[Entries provided]:
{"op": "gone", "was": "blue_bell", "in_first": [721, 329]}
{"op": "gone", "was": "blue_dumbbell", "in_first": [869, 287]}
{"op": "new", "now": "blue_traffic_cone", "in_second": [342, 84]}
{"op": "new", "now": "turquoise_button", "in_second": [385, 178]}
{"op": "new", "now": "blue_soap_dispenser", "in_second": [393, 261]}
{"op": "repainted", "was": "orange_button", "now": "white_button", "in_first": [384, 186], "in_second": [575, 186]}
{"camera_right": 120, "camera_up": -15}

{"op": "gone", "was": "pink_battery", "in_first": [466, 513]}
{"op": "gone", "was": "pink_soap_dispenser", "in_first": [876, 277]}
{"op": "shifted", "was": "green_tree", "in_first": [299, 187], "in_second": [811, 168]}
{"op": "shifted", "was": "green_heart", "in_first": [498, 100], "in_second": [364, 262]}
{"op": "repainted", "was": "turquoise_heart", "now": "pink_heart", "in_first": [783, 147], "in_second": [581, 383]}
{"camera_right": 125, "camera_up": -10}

[Problem details]:
Could you set down every record exactly as given?

[Output below]:
{"op": "gone", "was": "blue_bell", "in_first": [721, 329]}
{"op": "gone", "was": "blue_dumbbell", "in_first": [869, 287]}
{"op": "new", "now": "blue_traffic_cone", "in_second": [342, 84]}
{"op": "new", "now": "turquoise_button", "in_second": [385, 178]}
{"op": "new", "now": "blue_soap_dispenser", "in_second": [393, 261]}
{"op": "repainted", "was": "orange_button", "now": "white_button", "in_first": [384, 186], "in_second": [575, 186]}
{"camera_right": 120, "camera_up": -15}

{"op": "gone", "was": "pink_battery", "in_first": [466, 513]}
{"op": "gone", "was": "pink_soap_dispenser", "in_first": [876, 277]}
{"op": "shifted", "was": "green_tree", "in_first": [299, 187], "in_second": [811, 168]}
{"op": "shifted", "was": "green_heart", "in_first": [498, 100], "in_second": [364, 262]}
{"op": "repainted", "was": "turquoise_heart", "now": "pink_heart", "in_first": [783, 147], "in_second": [581, 383]}
{"camera_right": 125, "camera_up": -10}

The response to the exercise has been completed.